╭─ STORED DATA

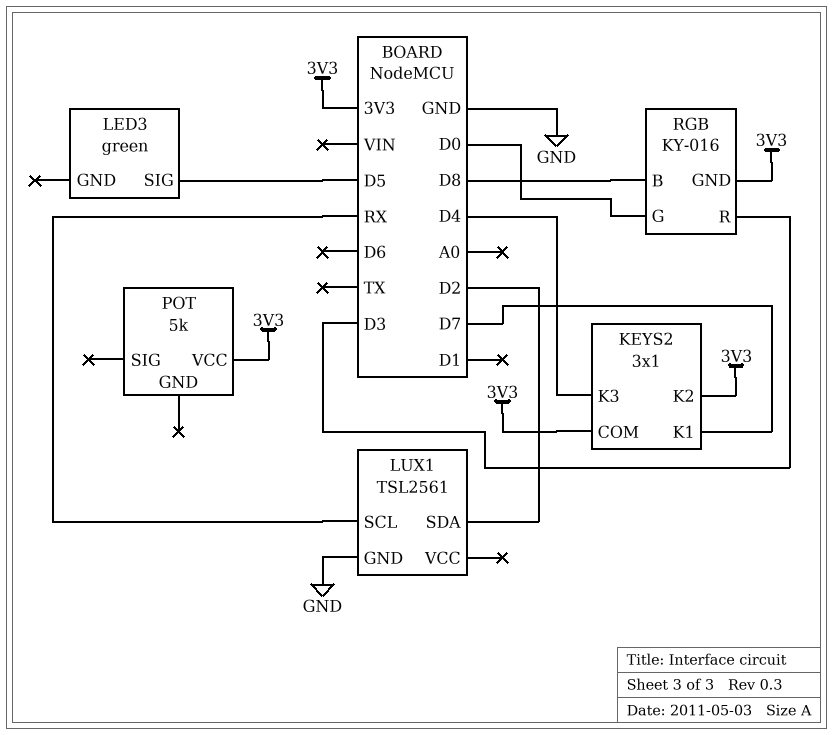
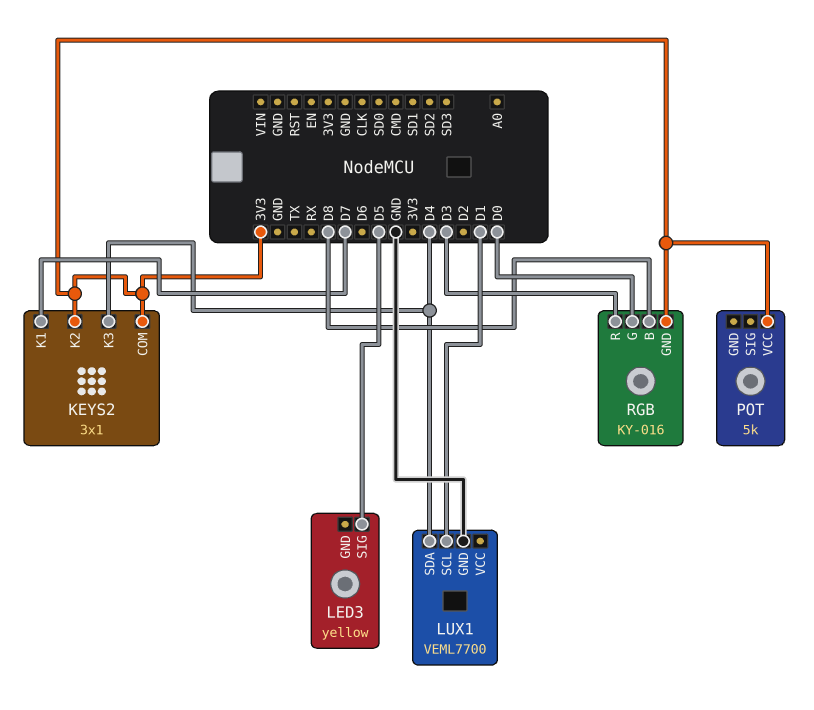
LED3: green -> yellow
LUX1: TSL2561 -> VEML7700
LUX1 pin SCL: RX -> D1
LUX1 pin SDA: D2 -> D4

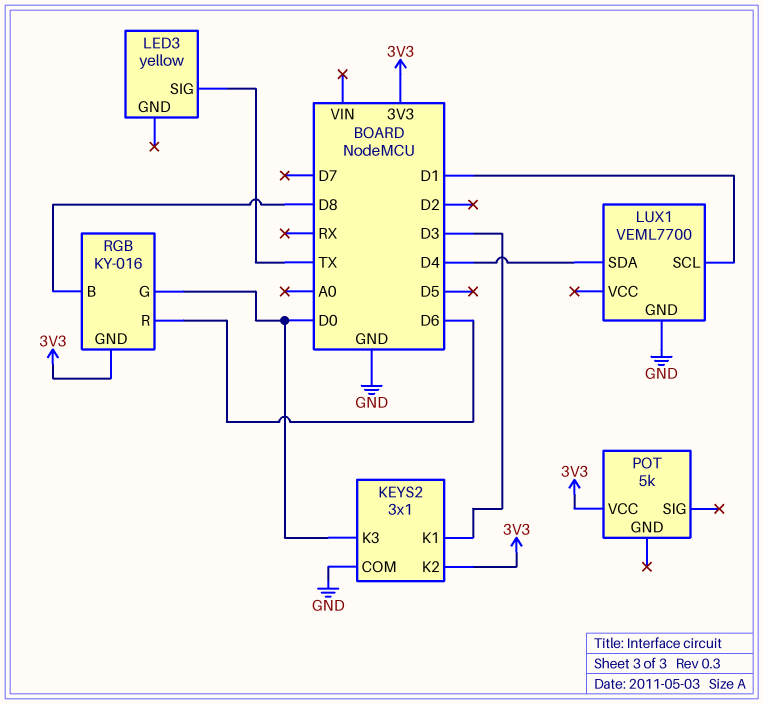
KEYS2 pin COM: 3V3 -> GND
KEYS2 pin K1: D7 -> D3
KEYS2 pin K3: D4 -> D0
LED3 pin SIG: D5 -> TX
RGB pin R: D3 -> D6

╰─

> THE PROBLEM:
Quote exactly, and only, the lines from the line containing "LUX1: TSL2561 -> VEML7700" through the final line of the records above, both included, omitting any pictures.

> EXPECTED ANSWER:
LUX1: TSL2561 -> VEML7700
LUX1 pin SCL: RX -> D1
LUX1 pin SDA: D2 -> D4

KEYS2 pin COM: 3V3 -> GND
KEYS2 pin K1: D7 -> D3
KEYS2 pin K3: D4 -> D0
LED3 pin SIG: D5 -> TX
RGB pin R: D3 -> D6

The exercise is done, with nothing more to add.